▶ ACTIVITY: Please copy every line from the following entries in which the word "pink" appears.

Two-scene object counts
* * *
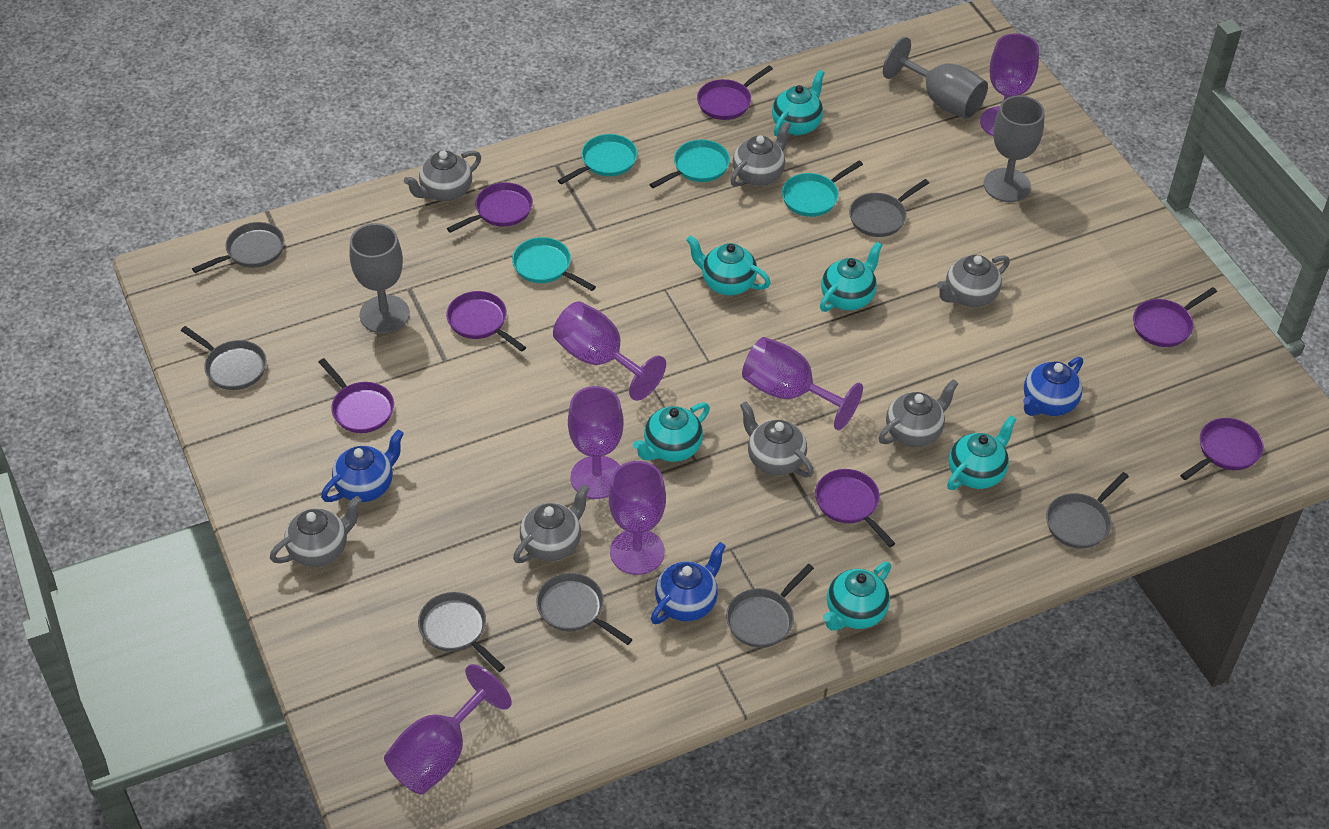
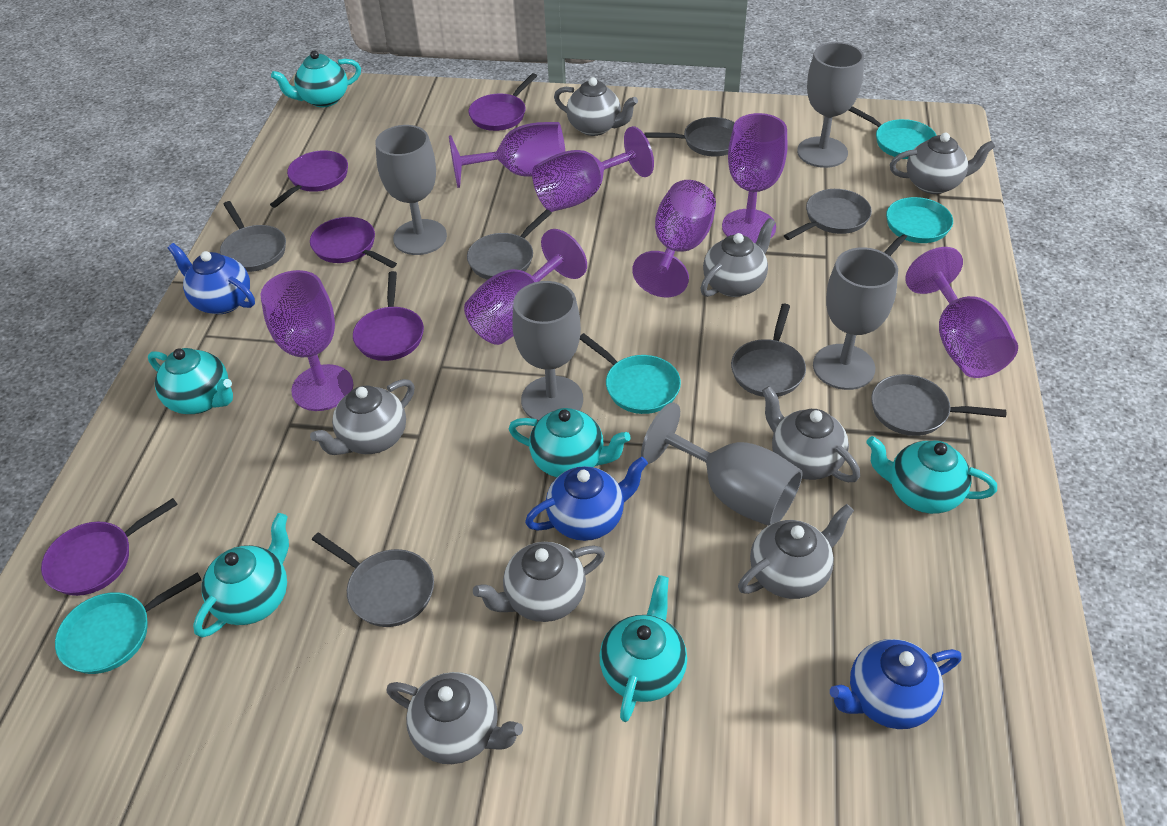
grey goblet: [350,223,410,333] [883,37,988,119] [984,95,1045,202] = 3 -> [375,125,447,255] [512,281,583,421] [641,402,803,526] [797,42,864,168] [813,247,898,390] = 5
grey teapot: [270,496,362,567] [404,151,481,202] [513,484,590,563] [730,121,791,187] [740,401,814,477] [878,379,958,447] [937,255,1010,307] = 7 -> [310,379,415,455] [386,672,523,764] [473,542,605,622] [554,77,638,136] [700,218,775,297] [738,504,854,599] [762,386,860,482] [890,133,996,194] = 8
purple goblet: [384,664,512,795] [553,301,666,401] [568,386,624,499] [609,461,666,575] [742,337,863,431] [980,34,1039,136] = 6 -> [260,270,353,411] [449,122,566,188] [464,229,587,345] [532,126,654,212] [632,180,716,298] [722,113,787,243] [905,247,1018,378] = 7
purple pan: [319,358,394,433] [446,291,526,352] [447,182,533,233] [697,65,773,120] [815,469,896,547] [1133,287,1217,347] [1180,418,1264,480] = 7 -> [41,498,178,596] [270,150,348,208] [310,217,397,268] [353,271,424,361] [469,73,537,131] = 5

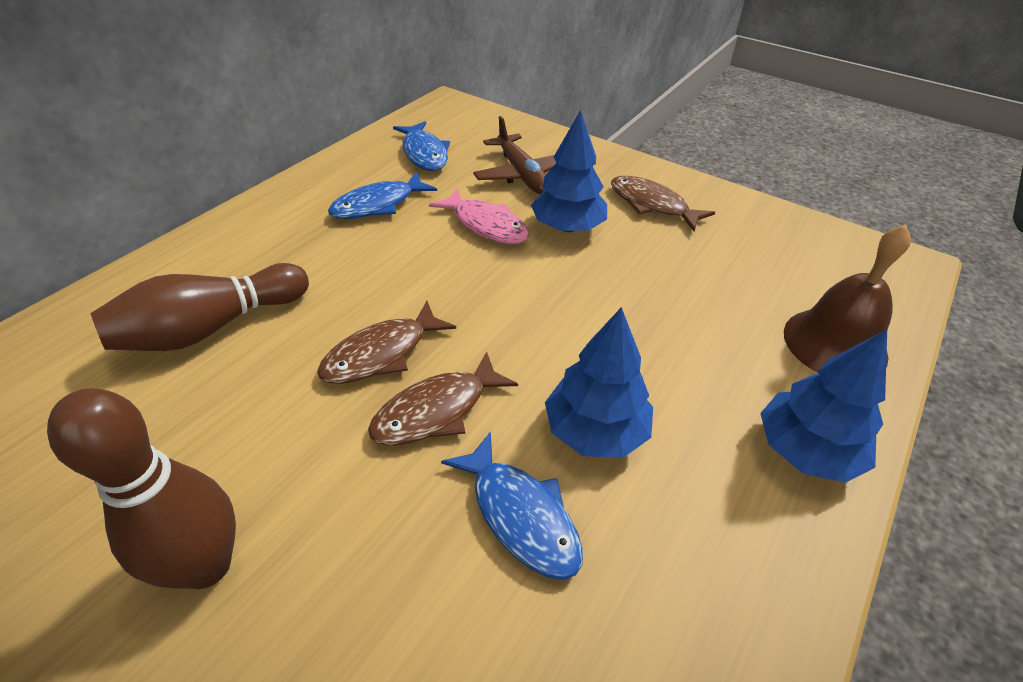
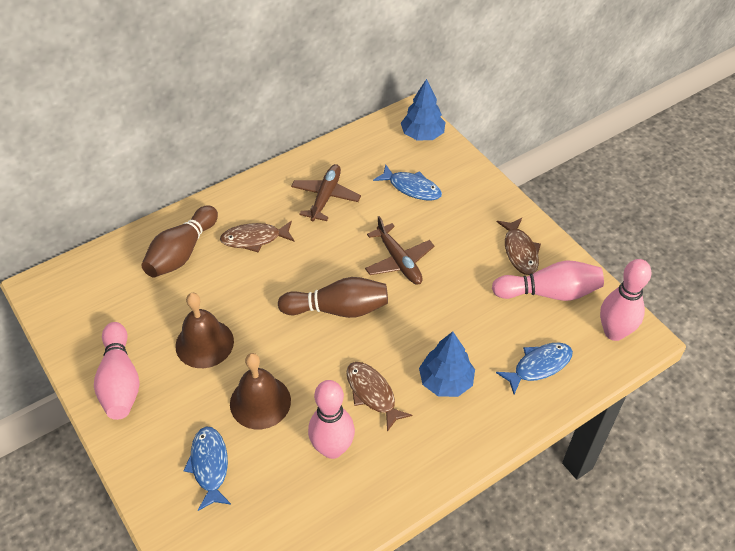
blue tree: [531,110,607,232] [545,307,653,458] [760,329,887,483] = 3 -> [401,79,446,140] [419,332,475,397] = 2
brown bell: [784,225,911,372] = 1 -> [175,293,234,368] [230,353,291,429] = 2
brown plane: [473,116,557,194] = 1 -> [291,164,361,222] [365,216,435,284] = 2
pink bowling pin: none = 0 -> [94,322,139,420] [308,380,355,459] [492,260,604,301] [600,259,651,341] = 4
pink fish: [429,189,529,244] = 1 -> none = 0

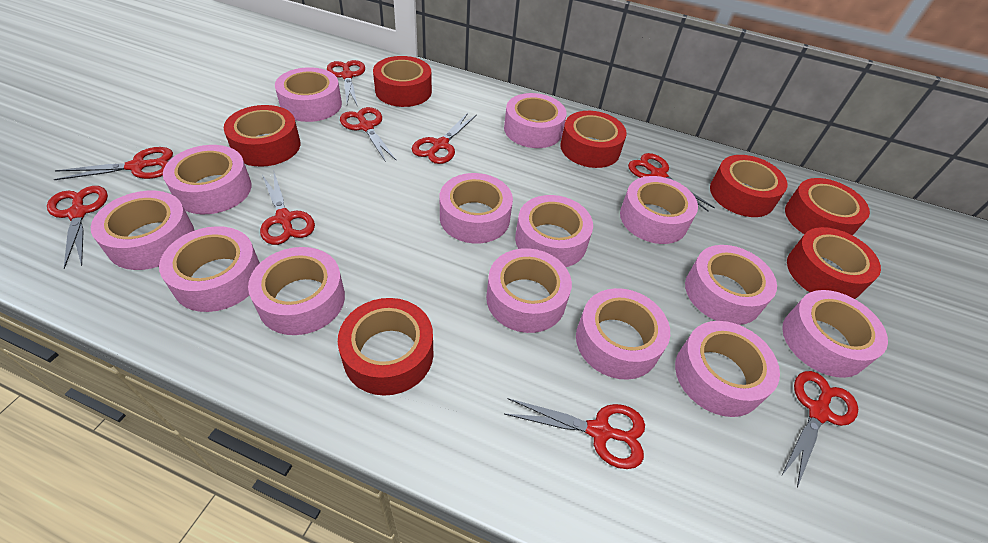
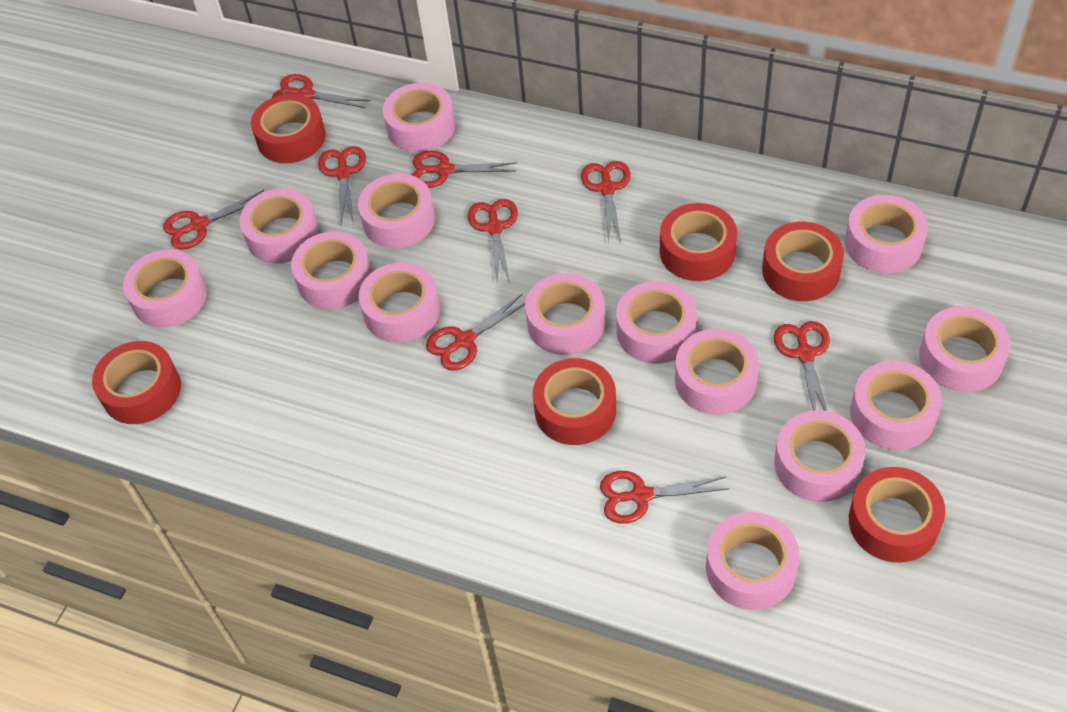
red tape: [224,105,300,167] [338,298,433,396] [373,56,432,107] [560,111,627,168] [710,155,787,217] [785,178,870,235] [787,227,881,299] = 7 -> [92,341,181,424] [251,94,326,163] [533,358,616,445] [660,203,737,281] [762,222,844,301] [849,467,945,563] = 6

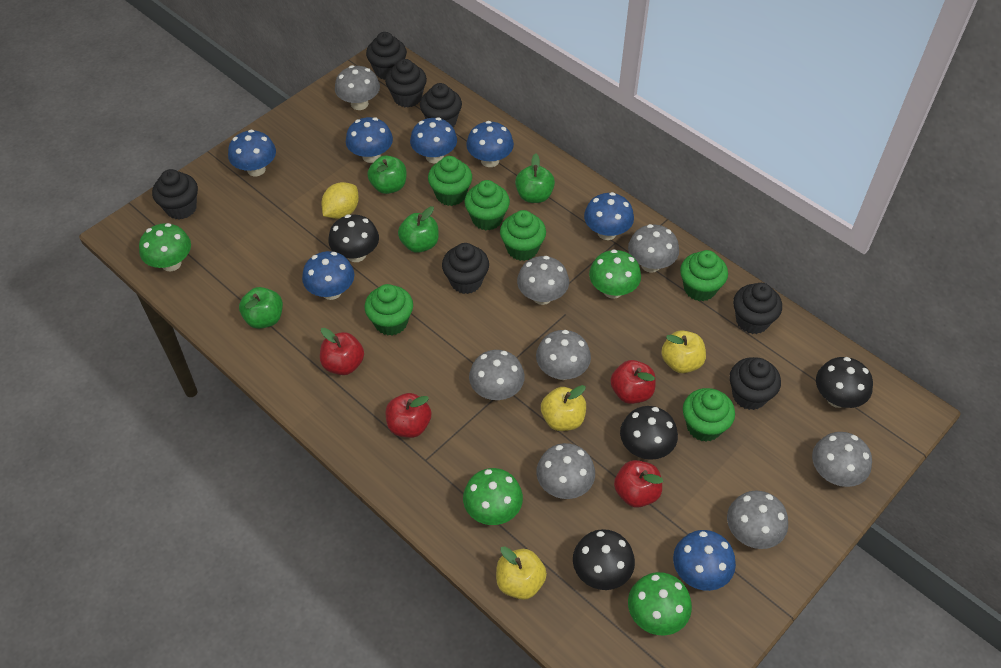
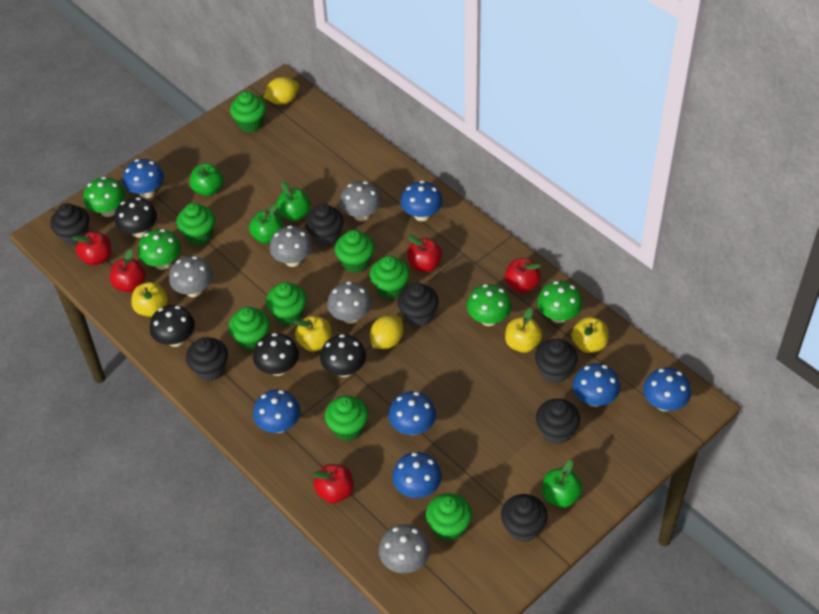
green cupcake: [365,284,413,336] [428,156,472,206] [464,180,510,231] [500,210,546,261] [680,250,728,301] [683,388,735,442] = 6 -> [176,203,215,245] [229,307,270,351] [230,91,266,133] [266,282,307,326] [325,396,368,441] [335,230,374,273] [369,255,410,299] [426,493,472,541] = 8
grey mushroom: [335,65,380,110] [469,350,525,400] [517,256,569,305] [536,330,591,380] [536,443,595,499] [628,224,679,273] [727,491,788,549] [812,432,872,487] = 8 -> [169,256,213,297] [269,225,313,267] [327,281,372,324] [340,181,382,221] [379,524,430,573] = 5
red apple: [320,328,364,375] [386,393,431,438] [610,360,656,404] [614,460,663,508] = 4 -> [72,232,111,266] [110,249,146,292] [313,464,354,503] [407,235,442,272] [505,258,541,293] = 5
yellow apple: [496,546,547,600] [541,385,586,431] [661,330,706,373] = 3 -> [131,282,168,317] [294,316,332,352] [505,308,542,353] [571,317,609,353] = 4
yellow lemon: [321,182,359,219] = 1 -> [263,77,299,105] [370,315,403,349] = 2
* * *
▶ REPLY:
pink bowling pin: none = 0 -> [94,322,139,420] [308,380,355,459] [492,260,604,301] [600,259,651,341] = 4
pink fish: [429,189,529,244] = 1 -> none = 0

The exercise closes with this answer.